◆ Assignment
Beneath this line are the data; copy exactly the part of them that opens with the line containing "DIGITS pin DIO: D9 -> D6" and closes with the line containing "DIGITS pin DIO: D5 -> none", and only that part.

(Content revision data)
+-------+

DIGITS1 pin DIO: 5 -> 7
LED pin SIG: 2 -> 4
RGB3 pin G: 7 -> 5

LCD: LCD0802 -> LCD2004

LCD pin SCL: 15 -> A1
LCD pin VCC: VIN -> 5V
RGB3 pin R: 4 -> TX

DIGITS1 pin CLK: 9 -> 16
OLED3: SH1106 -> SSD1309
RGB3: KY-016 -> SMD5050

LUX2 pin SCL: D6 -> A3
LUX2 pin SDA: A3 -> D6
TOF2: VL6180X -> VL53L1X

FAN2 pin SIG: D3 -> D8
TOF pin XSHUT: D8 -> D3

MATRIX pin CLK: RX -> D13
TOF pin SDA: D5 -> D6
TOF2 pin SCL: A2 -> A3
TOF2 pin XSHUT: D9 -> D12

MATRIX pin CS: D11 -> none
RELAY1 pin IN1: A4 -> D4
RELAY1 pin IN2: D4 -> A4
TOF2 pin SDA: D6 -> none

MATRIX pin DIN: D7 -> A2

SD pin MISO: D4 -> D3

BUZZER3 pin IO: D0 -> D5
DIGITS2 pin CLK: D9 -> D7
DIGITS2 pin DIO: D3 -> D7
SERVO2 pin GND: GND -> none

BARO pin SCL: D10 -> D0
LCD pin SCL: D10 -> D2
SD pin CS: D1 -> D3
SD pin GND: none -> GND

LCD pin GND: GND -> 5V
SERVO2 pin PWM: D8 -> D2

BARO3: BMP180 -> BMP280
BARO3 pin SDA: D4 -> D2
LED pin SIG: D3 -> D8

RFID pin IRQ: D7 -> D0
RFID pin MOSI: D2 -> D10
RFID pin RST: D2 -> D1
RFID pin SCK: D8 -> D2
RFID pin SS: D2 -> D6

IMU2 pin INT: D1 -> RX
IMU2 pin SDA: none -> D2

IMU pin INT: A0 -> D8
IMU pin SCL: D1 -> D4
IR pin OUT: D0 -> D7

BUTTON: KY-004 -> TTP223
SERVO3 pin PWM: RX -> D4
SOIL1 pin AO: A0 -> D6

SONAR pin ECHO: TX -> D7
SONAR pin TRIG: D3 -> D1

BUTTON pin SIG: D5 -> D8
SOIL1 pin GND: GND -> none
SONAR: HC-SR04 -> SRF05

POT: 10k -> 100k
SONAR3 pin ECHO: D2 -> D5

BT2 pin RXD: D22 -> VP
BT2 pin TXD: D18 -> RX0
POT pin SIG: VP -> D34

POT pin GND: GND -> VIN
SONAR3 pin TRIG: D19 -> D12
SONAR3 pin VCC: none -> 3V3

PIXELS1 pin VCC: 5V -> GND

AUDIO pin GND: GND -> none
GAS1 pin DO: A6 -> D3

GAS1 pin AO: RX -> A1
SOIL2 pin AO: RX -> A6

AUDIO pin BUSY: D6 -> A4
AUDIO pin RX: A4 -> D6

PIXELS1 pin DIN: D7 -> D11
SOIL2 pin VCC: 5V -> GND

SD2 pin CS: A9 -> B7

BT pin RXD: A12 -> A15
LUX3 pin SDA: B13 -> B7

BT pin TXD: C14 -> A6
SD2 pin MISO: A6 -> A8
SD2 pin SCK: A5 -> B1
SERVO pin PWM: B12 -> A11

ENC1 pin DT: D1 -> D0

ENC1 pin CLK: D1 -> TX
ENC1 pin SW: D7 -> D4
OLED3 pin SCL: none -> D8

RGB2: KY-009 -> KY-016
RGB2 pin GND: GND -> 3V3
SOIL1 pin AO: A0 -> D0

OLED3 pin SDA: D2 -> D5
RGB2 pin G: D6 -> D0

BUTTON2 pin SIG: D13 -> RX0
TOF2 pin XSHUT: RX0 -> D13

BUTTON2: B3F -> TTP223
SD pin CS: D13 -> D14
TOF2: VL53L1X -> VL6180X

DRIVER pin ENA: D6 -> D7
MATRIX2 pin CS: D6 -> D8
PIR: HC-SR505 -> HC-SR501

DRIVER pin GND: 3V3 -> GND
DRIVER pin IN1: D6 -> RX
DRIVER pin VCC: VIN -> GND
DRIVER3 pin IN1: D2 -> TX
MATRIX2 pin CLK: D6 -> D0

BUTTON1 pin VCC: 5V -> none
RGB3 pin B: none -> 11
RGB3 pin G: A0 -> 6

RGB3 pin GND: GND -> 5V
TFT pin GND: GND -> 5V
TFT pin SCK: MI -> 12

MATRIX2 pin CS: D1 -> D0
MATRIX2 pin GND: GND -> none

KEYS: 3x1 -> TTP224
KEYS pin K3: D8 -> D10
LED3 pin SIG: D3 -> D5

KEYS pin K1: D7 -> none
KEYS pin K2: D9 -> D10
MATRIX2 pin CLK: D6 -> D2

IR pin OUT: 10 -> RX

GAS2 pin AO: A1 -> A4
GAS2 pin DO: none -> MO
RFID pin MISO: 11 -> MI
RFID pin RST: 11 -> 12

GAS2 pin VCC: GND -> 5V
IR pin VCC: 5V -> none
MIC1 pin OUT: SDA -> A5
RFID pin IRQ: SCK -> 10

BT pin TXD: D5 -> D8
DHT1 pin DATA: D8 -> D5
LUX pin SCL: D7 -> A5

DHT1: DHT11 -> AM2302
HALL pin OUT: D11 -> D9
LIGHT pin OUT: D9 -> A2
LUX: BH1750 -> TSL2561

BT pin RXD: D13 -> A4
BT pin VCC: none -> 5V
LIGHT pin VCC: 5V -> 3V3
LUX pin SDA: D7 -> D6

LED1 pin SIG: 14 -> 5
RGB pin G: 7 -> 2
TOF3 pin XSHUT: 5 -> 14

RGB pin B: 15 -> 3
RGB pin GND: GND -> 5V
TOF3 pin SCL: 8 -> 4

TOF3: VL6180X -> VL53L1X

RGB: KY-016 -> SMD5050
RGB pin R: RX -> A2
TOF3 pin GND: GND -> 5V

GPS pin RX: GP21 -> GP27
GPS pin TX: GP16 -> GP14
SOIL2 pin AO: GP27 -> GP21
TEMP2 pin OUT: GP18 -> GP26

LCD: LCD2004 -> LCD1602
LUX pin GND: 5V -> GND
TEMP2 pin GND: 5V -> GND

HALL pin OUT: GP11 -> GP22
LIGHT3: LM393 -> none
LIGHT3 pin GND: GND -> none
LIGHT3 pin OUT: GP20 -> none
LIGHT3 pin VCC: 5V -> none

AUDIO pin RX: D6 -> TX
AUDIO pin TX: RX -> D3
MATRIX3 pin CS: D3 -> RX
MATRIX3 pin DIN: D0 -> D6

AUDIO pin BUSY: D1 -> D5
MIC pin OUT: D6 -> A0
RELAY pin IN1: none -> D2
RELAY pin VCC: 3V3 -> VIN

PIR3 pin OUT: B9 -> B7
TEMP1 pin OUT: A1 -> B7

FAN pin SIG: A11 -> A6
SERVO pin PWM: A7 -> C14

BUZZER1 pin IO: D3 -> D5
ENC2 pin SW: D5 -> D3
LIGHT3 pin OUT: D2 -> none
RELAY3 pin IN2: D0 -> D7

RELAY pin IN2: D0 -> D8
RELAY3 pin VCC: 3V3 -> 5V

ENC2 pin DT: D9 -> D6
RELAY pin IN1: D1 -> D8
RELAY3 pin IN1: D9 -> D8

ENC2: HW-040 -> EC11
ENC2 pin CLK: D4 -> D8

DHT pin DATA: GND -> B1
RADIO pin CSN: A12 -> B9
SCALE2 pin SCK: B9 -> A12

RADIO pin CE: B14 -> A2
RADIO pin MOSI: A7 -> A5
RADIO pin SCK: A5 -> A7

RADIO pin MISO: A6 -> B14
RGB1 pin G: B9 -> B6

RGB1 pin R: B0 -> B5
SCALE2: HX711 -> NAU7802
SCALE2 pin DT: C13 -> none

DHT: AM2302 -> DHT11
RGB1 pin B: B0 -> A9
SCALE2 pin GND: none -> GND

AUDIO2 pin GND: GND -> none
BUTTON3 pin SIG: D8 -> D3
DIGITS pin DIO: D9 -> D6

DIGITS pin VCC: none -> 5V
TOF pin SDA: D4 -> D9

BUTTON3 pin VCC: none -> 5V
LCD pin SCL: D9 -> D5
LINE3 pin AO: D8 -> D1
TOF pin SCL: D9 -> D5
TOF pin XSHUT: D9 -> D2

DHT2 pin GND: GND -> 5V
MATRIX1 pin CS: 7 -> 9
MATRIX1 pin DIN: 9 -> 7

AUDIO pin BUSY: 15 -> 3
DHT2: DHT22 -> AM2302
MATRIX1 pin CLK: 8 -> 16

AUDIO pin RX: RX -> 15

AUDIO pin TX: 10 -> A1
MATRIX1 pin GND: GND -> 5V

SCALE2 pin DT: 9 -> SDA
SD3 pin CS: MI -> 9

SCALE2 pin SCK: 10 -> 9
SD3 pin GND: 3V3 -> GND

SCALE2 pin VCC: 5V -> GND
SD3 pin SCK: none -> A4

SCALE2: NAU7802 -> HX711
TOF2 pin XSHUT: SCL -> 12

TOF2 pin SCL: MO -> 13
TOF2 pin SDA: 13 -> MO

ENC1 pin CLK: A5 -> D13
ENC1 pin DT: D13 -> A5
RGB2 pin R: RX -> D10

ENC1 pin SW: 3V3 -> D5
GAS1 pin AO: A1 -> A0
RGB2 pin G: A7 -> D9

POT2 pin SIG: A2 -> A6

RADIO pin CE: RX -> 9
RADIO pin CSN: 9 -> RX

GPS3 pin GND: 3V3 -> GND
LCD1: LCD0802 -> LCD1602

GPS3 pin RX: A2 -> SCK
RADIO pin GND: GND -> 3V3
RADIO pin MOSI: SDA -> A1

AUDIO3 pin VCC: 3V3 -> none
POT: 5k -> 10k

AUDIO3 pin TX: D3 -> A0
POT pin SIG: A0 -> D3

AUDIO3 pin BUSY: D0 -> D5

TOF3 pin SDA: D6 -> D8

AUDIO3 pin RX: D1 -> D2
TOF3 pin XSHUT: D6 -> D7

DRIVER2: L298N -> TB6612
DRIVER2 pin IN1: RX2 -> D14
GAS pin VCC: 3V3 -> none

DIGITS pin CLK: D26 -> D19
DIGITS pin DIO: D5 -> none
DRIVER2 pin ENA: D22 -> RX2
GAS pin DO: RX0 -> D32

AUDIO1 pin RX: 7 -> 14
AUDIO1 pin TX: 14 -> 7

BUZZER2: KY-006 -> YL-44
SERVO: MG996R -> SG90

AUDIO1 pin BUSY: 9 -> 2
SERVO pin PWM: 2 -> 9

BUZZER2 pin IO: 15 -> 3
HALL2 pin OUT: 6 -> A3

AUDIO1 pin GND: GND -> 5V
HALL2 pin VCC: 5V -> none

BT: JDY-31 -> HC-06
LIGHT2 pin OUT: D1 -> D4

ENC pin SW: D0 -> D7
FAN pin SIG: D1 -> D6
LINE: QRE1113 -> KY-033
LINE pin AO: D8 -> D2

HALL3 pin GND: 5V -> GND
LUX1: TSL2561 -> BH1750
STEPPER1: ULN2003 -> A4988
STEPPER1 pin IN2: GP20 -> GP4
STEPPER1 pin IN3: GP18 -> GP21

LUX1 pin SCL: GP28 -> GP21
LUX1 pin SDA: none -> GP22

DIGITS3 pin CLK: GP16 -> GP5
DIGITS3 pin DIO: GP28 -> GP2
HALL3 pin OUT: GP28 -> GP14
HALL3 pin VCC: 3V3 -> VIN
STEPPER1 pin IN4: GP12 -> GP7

+-------+

◆ Exercise solution
DIGITS pin DIO: D9 -> D6

DIGITS pin VCC: none -> 5V
TOF pin SDA: D4 -> D9

BUTTON3 pin VCC: none -> 5V
LCD pin SCL: D9 -> D5
LINE3 pin AO: D8 -> D1
TOF pin SCL: D9 -> D5
TOF pin XSHUT: D9 -> D2

DHT2 pin GND: GND -> 5V
MATRIX1 pin CS: 7 -> 9
MATRIX1 pin DIN: 9 -> 7

AUDIO pin BUSY: 15 -> 3
DHT2: DHT22 -> AM2302
MATRIX1 pin CLK: 8 -> 16

AUDIO pin RX: RX -> 15

AUDIO pin TX: 10 -> A1
MATRIX1 pin GND: GND -> 5V

SCALE2 pin DT: 9 -> SDA
SD3 pin CS: MI -> 9

SCALE2 pin SCK: 10 -> 9
SD3 pin GND: 3V3 -> GND

SCALE2 pin VCC: 5V -> GND
SD3 pin SCK: none -> A4

SCALE2: NAU7802 -> HX711
TOF2 pin XSHUT: SCL -> 12

TOF2 pin SCL: MO -> 13
TOF2 pin SDA: 13 -> MO

ENC1 pin CLK: A5 -> D13
ENC1 pin DT: D13 -> A5
RGB2 pin R: RX -> D10

ENC1 pin SW: 3V3 -> D5
GAS1 pin AO: A1 -> A0
RGB2 pin G: A7 -> D9

POT2 pin SIG: A2 -> A6

RADIO pin CE: RX -> 9
RADIO pin CSN: 9 -> RX

GPS3 pin GND: 3V3 -> GND
LCD1: LCD0802 -> LCD1602

GPS3 pin RX: A2 -> SCK
RADIO pin GND: GND -> 3V3
RADIO pin MOSI: SDA -> A1

AUDIO3 pin VCC: 3V3 -> none
POT: 5k -> 10k

AUDIO3 pin TX: D3 -> A0
POT pin SIG: A0 -> D3

AUDIO3 pin BUSY: D0 -> D5

TOF3 pin SDA: D6 -> D8

AUDIO3 pin RX: D1 -> D2
TOF3 pin XSHUT: D6 -> D7

DRIVER2: L298N -> TB6612
DRIVER2 pin IN1: RX2 -> D14
GAS pin VCC: 3V3 -> none

DIGITS pin CLK: D26 -> D19
DIGITS pin DIO: D5 -> none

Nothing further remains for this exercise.